Collected data section start

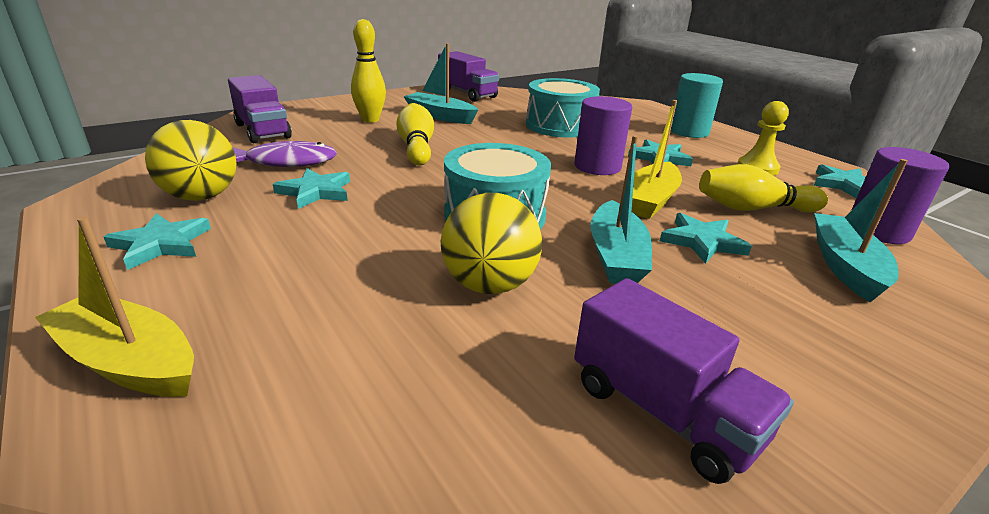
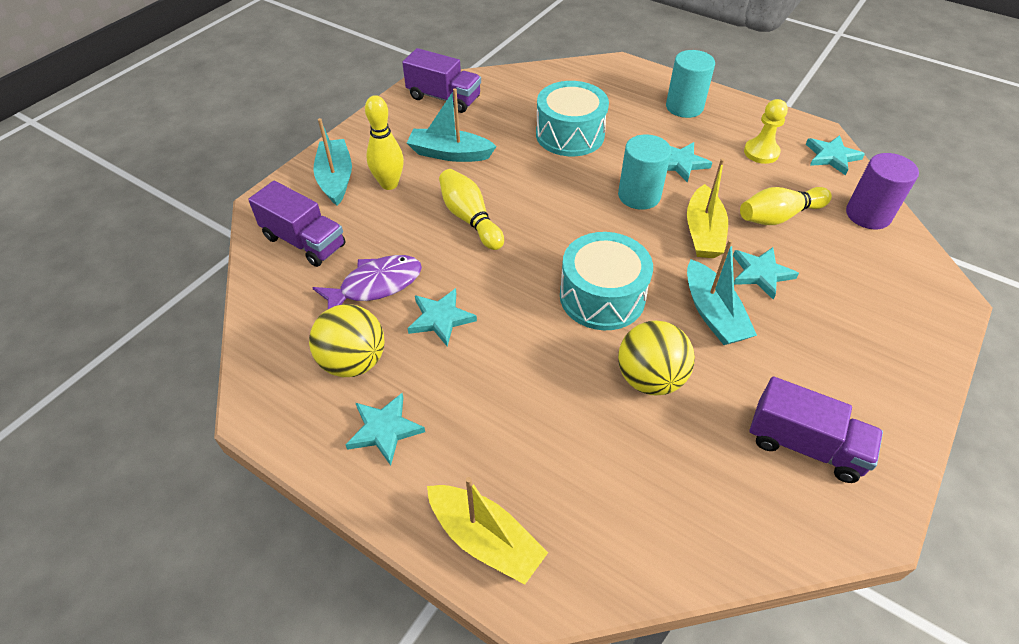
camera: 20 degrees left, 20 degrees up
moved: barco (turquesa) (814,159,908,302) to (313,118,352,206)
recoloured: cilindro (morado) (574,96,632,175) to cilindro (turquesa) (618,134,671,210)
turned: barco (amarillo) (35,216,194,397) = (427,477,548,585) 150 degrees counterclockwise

Collected data section end

> [Action item] Print each line of the material above exactly, with the pictures removed from your copy.

> [Solution for this exercise]
camera: 20 degrees left, 20 degrees up
moved: barco (turquesa) (814,159,908,302) to (313,118,352,206)
recoloured: cilindro (morado) (574,96,632,175) to cilindro (turquesa) (618,134,671,210)
turned: barco (amarillo) (35,216,194,397) = (427,477,548,585) 150 degrees counterclockwise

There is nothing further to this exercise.